TASK PROMPT - Please write out exactly, and only, the lines from the first in the material below to the line containing "orange trapezoid: (518, 96)", both included.

== Segment start ==

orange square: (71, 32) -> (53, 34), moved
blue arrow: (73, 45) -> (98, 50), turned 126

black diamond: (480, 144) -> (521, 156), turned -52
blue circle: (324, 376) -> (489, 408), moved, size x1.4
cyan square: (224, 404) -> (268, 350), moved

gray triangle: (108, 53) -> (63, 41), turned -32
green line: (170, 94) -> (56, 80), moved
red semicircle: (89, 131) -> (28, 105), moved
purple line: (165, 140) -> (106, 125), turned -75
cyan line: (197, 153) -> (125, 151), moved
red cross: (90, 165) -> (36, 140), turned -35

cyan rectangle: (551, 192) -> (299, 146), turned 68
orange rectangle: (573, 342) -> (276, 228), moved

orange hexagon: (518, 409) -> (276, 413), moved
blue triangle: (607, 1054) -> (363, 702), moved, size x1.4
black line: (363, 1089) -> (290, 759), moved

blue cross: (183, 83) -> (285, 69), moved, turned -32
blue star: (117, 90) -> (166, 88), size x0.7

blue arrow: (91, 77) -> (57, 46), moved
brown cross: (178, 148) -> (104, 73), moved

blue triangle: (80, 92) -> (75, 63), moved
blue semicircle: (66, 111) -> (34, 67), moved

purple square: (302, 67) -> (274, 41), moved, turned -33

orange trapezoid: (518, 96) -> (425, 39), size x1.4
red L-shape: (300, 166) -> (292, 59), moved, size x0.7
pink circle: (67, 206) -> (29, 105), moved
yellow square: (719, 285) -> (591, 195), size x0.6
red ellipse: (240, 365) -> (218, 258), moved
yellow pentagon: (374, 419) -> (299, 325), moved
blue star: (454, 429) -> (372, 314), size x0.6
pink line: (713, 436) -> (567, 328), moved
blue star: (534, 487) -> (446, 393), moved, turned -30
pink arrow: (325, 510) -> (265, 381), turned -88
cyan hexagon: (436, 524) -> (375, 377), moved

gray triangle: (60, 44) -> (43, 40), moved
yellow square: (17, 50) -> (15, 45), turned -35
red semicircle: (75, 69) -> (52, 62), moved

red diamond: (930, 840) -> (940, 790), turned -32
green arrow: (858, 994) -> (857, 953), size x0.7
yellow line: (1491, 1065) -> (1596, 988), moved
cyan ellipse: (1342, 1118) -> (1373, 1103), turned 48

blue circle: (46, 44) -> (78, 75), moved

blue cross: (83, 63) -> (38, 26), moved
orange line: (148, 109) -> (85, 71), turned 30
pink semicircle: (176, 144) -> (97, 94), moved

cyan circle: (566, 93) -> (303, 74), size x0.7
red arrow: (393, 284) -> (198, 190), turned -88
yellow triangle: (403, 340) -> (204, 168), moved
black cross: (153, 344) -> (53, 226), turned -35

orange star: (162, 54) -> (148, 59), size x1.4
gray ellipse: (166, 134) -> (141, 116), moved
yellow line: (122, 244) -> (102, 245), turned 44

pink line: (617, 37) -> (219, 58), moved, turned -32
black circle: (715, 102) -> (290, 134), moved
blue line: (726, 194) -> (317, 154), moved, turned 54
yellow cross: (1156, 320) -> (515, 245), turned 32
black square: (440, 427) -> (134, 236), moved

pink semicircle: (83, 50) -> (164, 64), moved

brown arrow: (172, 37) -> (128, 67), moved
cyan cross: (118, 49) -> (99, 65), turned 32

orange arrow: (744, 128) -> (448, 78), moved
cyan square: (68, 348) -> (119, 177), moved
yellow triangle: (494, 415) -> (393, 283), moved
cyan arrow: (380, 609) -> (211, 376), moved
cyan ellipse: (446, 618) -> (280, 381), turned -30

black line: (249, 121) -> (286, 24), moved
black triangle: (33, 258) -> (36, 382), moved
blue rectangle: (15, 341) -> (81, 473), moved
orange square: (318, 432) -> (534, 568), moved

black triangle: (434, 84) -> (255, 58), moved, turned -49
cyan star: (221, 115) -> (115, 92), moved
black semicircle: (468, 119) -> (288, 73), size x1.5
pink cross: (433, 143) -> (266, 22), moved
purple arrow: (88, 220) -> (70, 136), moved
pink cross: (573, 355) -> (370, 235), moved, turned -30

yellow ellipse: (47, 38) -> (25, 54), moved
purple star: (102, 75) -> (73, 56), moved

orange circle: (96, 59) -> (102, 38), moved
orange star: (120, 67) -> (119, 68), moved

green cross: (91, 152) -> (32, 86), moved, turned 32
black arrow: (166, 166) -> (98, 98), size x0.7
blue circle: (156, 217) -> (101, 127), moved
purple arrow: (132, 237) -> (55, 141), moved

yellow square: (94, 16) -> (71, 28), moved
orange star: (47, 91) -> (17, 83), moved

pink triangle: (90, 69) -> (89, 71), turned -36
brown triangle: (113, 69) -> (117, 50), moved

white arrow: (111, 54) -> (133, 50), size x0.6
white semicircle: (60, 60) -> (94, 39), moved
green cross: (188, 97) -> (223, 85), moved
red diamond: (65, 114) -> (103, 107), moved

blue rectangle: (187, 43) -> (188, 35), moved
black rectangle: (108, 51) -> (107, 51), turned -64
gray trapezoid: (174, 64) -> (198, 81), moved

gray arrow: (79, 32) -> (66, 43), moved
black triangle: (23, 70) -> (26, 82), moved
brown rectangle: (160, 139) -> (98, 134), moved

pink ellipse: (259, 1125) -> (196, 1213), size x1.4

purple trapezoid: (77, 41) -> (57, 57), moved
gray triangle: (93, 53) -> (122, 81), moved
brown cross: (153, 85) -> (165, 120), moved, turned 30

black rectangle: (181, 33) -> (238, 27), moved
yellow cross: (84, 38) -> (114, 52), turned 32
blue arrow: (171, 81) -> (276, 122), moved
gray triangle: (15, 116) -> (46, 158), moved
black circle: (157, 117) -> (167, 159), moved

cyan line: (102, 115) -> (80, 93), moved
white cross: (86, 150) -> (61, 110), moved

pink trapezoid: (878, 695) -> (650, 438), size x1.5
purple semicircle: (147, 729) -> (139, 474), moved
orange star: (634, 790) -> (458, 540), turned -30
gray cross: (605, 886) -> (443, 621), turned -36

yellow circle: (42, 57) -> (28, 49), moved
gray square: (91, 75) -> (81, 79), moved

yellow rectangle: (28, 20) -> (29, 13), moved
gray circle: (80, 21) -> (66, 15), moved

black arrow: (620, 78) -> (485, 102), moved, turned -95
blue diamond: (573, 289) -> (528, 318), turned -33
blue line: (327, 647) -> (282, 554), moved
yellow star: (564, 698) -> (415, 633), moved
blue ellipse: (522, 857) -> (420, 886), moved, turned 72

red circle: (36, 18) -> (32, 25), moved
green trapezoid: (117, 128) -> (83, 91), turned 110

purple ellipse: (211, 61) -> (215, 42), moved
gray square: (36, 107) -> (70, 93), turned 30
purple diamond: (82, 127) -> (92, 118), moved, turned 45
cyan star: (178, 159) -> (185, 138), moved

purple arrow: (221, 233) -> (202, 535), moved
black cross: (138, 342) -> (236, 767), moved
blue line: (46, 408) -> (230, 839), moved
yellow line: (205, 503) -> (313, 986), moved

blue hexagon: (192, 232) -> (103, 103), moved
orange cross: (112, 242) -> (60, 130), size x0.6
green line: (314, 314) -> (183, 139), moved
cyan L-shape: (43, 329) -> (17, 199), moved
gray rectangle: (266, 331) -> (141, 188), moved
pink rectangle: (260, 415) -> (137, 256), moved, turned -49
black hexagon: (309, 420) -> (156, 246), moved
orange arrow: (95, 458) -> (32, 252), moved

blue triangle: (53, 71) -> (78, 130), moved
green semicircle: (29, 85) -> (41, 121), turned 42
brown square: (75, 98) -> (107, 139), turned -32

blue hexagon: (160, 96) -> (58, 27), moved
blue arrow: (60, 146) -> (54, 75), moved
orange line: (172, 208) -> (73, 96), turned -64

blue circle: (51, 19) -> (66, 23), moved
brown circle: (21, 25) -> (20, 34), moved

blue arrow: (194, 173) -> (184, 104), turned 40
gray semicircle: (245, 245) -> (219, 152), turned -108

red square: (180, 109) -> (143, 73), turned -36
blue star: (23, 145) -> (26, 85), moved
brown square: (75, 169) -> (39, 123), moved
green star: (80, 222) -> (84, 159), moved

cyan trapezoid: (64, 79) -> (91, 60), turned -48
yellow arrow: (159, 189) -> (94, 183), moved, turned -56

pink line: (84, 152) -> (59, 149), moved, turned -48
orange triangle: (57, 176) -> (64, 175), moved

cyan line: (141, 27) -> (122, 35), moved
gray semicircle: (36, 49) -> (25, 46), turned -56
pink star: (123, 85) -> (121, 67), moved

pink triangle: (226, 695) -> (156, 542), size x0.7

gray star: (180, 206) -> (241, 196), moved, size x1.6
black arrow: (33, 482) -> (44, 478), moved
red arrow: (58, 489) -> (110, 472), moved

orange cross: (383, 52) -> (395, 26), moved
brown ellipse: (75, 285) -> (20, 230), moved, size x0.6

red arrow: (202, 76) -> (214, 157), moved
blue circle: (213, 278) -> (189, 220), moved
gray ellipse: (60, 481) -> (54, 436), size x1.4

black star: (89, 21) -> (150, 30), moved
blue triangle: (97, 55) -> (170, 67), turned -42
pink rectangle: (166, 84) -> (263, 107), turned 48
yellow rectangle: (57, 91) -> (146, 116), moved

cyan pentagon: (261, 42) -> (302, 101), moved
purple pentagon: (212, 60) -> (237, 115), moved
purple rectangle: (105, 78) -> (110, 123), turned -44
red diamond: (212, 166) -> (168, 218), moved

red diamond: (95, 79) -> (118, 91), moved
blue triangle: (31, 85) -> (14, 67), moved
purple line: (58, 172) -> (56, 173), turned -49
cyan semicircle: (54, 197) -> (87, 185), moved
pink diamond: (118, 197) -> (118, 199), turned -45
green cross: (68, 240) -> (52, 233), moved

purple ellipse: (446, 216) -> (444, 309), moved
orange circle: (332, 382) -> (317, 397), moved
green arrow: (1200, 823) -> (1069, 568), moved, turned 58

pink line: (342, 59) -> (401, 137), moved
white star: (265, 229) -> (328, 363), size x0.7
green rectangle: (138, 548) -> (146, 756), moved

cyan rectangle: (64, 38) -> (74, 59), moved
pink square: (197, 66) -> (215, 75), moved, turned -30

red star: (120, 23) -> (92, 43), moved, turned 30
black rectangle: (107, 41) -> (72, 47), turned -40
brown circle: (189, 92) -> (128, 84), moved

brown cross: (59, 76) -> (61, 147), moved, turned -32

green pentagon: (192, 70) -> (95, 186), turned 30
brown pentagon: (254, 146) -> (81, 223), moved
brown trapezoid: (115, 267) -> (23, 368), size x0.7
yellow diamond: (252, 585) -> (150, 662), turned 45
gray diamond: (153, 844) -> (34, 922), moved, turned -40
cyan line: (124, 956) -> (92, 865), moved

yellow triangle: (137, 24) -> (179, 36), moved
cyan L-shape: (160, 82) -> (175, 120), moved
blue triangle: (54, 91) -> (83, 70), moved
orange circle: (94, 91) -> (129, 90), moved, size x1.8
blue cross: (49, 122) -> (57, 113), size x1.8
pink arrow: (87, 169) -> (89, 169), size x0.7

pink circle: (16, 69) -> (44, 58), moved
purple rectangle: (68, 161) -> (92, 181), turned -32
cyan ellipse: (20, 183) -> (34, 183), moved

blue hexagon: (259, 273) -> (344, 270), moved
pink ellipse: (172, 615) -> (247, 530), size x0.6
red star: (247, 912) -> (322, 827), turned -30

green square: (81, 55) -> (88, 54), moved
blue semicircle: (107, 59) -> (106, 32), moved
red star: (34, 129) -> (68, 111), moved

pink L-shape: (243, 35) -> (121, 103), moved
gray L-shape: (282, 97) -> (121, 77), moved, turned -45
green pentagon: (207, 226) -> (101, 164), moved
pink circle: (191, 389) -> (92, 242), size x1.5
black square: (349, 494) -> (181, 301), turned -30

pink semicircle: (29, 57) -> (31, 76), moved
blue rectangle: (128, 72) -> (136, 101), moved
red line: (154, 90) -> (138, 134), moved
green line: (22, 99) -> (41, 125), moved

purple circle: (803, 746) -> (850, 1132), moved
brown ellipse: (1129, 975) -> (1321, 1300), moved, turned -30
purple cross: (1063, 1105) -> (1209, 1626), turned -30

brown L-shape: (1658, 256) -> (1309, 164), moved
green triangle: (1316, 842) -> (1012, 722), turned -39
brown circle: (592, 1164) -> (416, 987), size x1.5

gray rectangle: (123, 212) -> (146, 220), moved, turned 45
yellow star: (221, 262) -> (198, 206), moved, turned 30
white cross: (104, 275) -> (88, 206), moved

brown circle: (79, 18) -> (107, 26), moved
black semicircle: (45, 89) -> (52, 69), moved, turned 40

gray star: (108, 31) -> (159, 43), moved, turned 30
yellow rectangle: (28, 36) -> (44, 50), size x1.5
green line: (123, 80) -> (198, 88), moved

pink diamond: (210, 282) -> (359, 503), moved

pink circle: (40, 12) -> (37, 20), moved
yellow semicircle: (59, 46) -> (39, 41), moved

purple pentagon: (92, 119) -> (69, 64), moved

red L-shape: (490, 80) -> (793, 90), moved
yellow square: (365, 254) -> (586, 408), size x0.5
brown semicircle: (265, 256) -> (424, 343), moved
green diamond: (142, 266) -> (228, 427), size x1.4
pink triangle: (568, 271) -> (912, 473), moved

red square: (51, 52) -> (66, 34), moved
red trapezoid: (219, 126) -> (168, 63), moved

== Segment end ==

TASK RESULT -
orange square: (71, 32) -> (53, 34), moved
blue arrow: (73, 45) -> (98, 50), turned 126

black diamond: (480, 144) -> (521, 156), turned -52
blue circle: (324, 376) -> (489, 408), moved, size x1.4
cyan square: (224, 404) -> (268, 350), moved

gray triangle: (108, 53) -> (63, 41), turned -32
green line: (170, 94) -> (56, 80), moved
red semicircle: (89, 131) -> (28, 105), moved
purple line: (165, 140) -> (106, 125), turned -75
cyan line: (197, 153) -> (125, 151), moved
red cross: (90, 165) -> (36, 140), turned -35

cyan rectangle: (551, 192) -> (299, 146), turned 68
orange rectangle: (573, 342) -> (276, 228), moved

orange hexagon: (518, 409) -> (276, 413), moved
blue triangle: (607, 1054) -> (363, 702), moved, size x1.4
black line: (363, 1089) -> (290, 759), moved

blue cross: (183, 83) -> (285, 69), moved, turned -32
blue star: (117, 90) -> (166, 88), size x0.7

blue arrow: (91, 77) -> (57, 46), moved
brown cross: (178, 148) -> (104, 73), moved

blue triangle: (80, 92) -> (75, 63), moved
blue semicircle: (66, 111) -> (34, 67), moved

purple square: (302, 67) -> (274, 41), moved, turned -33

orange trapezoid: (518, 96) -> (425, 39), size x1.4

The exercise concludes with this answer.